══ Excerpted records

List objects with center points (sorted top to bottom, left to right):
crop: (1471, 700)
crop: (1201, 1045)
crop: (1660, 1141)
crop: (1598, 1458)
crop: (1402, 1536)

════

-- Exercise prompt --
All of the data above should be transcribed exactly.

-- Response below --
List objects with center points (sorted top to bottom, left to right):
crop: (1471, 700)
crop: (1201, 1045)
crop: (1660, 1141)
crop: (1598, 1458)
crop: (1402, 1536)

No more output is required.